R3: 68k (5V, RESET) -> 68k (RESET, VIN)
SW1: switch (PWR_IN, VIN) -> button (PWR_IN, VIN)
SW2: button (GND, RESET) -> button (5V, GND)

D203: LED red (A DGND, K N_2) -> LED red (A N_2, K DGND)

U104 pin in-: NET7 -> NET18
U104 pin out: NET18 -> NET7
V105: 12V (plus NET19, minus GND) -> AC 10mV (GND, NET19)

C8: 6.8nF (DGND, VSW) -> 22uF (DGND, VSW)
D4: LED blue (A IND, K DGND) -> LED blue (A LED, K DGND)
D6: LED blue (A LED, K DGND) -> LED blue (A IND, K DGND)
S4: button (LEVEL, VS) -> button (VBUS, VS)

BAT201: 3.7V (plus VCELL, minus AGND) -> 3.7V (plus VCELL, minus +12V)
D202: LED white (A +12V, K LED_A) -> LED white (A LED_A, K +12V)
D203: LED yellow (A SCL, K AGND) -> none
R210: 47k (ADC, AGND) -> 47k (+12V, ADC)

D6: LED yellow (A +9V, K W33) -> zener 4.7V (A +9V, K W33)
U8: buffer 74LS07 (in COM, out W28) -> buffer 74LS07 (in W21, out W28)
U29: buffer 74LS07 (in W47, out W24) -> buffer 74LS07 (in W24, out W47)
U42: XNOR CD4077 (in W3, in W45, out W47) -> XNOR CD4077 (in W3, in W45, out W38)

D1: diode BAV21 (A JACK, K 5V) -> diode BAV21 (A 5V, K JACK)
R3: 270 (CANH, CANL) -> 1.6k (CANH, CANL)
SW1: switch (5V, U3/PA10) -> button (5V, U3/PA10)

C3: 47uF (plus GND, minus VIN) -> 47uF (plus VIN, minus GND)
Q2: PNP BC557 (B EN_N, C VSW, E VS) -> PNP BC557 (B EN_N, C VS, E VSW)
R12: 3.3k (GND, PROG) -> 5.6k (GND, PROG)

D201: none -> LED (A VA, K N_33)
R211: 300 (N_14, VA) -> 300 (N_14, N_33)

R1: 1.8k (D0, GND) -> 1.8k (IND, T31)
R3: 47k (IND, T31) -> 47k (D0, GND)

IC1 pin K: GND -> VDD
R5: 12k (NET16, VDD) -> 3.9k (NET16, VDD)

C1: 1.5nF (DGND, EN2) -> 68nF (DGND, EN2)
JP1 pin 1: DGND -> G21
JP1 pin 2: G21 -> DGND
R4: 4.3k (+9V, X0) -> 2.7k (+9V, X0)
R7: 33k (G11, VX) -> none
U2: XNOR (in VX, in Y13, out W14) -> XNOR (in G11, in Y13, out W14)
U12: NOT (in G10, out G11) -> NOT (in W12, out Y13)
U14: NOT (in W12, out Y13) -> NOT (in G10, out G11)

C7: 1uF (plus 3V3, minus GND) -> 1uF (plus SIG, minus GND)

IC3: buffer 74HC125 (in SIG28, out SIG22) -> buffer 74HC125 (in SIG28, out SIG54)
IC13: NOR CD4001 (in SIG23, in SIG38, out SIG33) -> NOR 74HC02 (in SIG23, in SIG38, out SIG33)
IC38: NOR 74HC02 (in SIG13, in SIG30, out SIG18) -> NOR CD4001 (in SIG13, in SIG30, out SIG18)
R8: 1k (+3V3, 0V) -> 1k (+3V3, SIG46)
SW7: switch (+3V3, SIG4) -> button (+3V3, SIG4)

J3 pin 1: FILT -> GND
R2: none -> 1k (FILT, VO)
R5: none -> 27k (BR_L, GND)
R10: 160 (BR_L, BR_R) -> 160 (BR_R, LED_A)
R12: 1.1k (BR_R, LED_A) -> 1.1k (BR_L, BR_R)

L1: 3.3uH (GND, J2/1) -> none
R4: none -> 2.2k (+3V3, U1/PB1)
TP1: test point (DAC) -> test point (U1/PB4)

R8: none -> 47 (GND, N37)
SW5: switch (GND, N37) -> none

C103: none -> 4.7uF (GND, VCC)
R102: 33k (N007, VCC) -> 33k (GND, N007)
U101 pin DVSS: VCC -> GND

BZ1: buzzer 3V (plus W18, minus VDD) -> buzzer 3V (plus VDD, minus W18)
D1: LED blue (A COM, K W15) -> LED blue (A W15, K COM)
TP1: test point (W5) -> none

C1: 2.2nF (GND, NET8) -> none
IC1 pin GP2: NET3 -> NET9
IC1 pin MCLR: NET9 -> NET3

YOUR TASK: Count the lines of the data that include the string "AGND", and give only that number.

SOLUTION TO THIS EXERCISE: 3